**Exercise:**
When you restate the data, keep every word as it is and drop the images.
--------------------------------
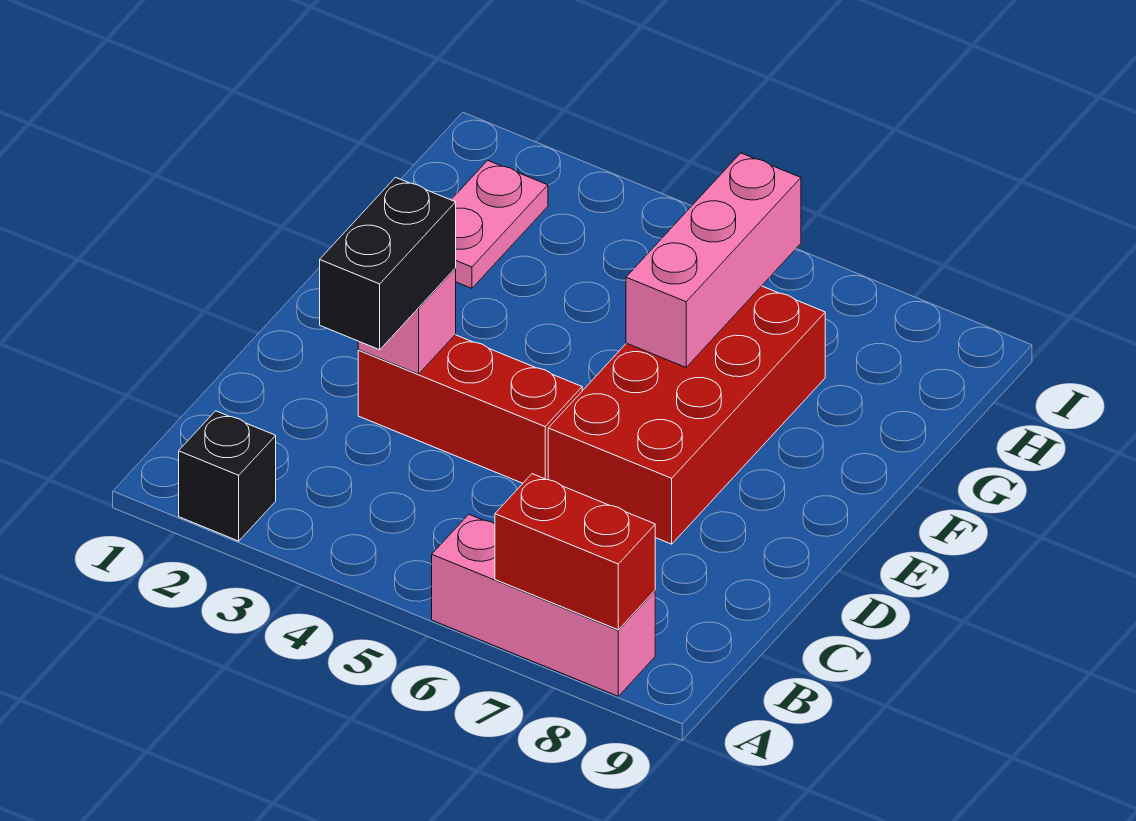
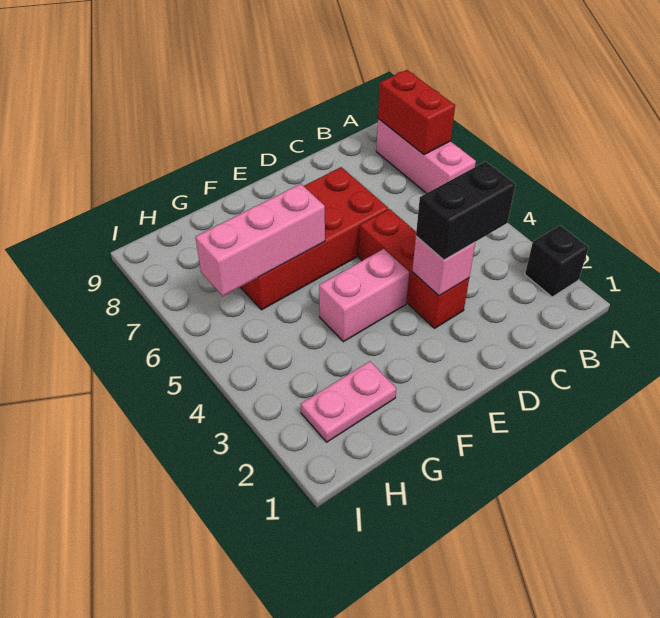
none -> pink brick E4:F4 level 1

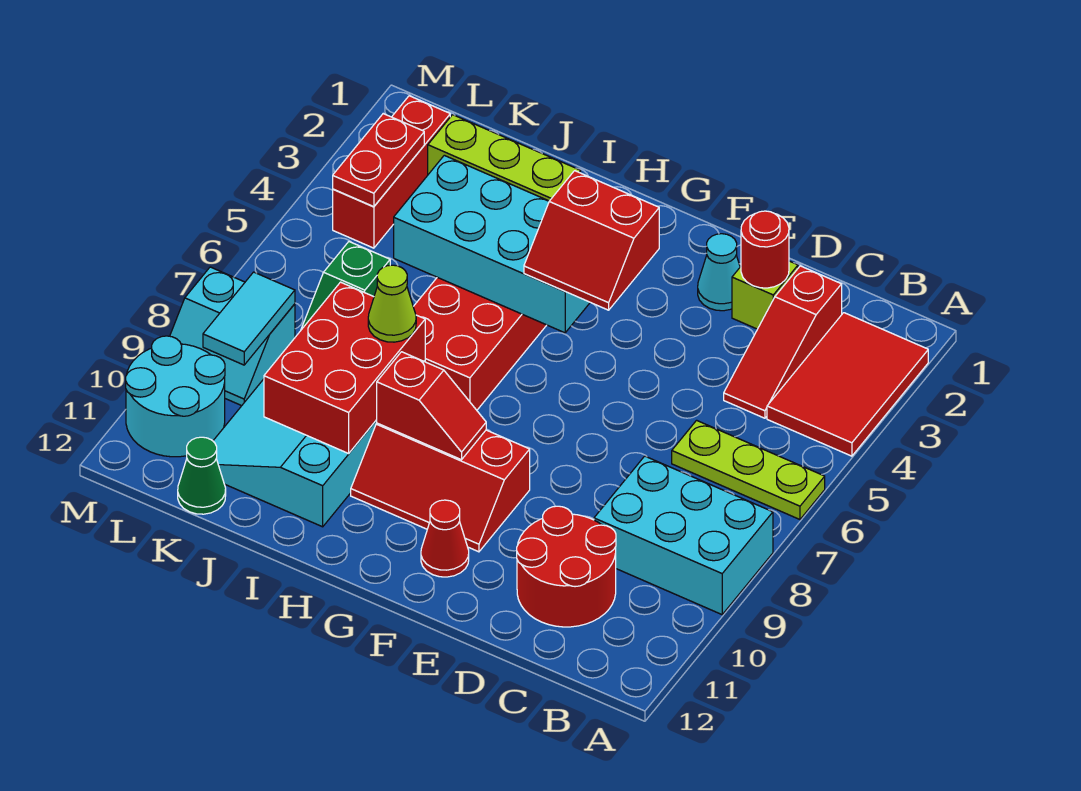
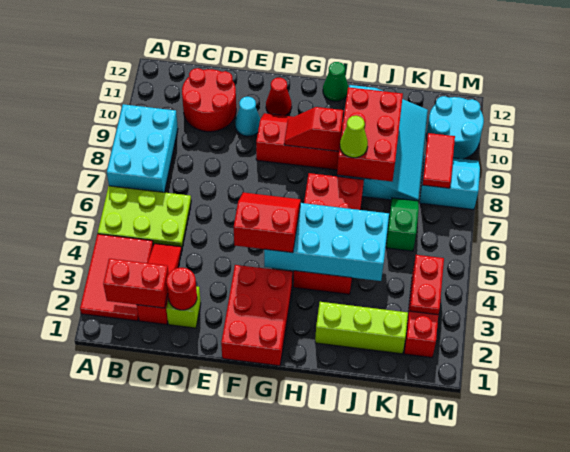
lime plate A6:C6 level 1 -> lime plate A5:C6 level 1
cyan brick A8:C9 level 1 -> cyan brick A7:B9 level 1
none -> red brick B2:C2 level 2
cyan cone E2 level 1 -> cyan cone E10 level 1
none -> red brick F1:G3 level 1
green cone K12 level 1 -> green cone H12 level 1
cyan tile L8:L9 level 2 -> red tile L8:L9 level 2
--------------------------------
**Solution to this problem:**
none -> pink brick E4:F4 level 1

lime plate A6:C6 level 1 -> lime plate A5:C6 level 1
cyan brick A8:C9 level 1 -> cyan brick A7:B9 level 1
none -> red brick B2:C2 level 2
cyan cone E2 level 1 -> cyan cone E10 level 1
none -> red brick F1:G3 level 1
green cone K12 level 1 -> green cone H12 level 1
cyan tile L8:L9 level 2 -> red tile L8:L9 level 2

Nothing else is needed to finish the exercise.